# Supplied material
[Start of Attachment]
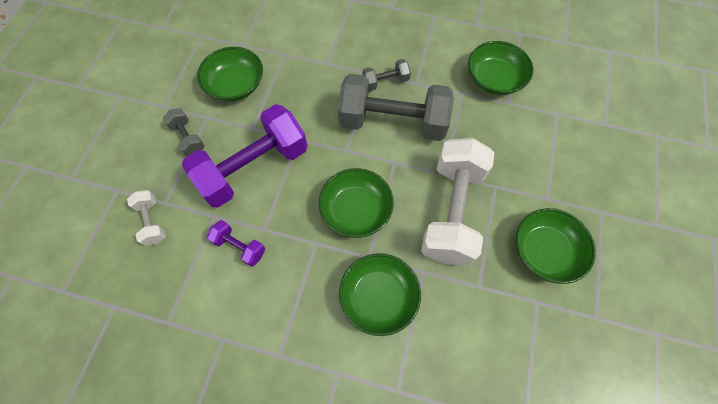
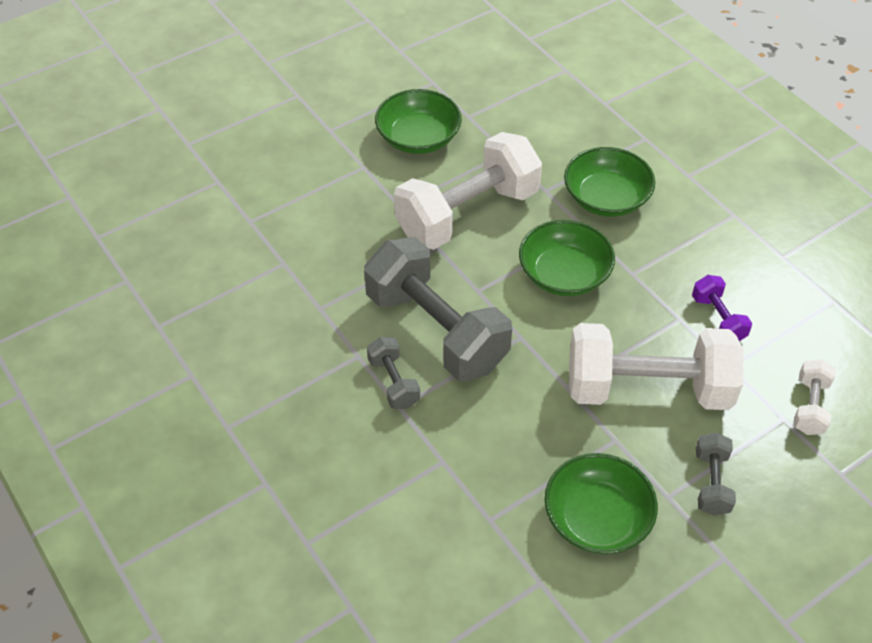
camera: 140 degrees left, 15 degrees down
(254, 168) = (647, 389): purple dumbbell -> white dumbbell
(385, 82) = (393, 382): grey dumbbell -> grey dumbbell turned 45 degrees clockwise
(494, 79) = (264, 297): green bowl -> none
[End of Attachment]
# Task
Retype the data above exactly. Do not carry over any images.

# Completed exercise
camera: 140 degrees left, 15 degrees down
(254, 168) = (647, 389): purple dumbbell -> white dumbbell
(385, 82) = (393, 382): grey dumbbell -> grey dumbbell turned 45 degrees clockwise
(494, 79) = (264, 297): green bowl -> none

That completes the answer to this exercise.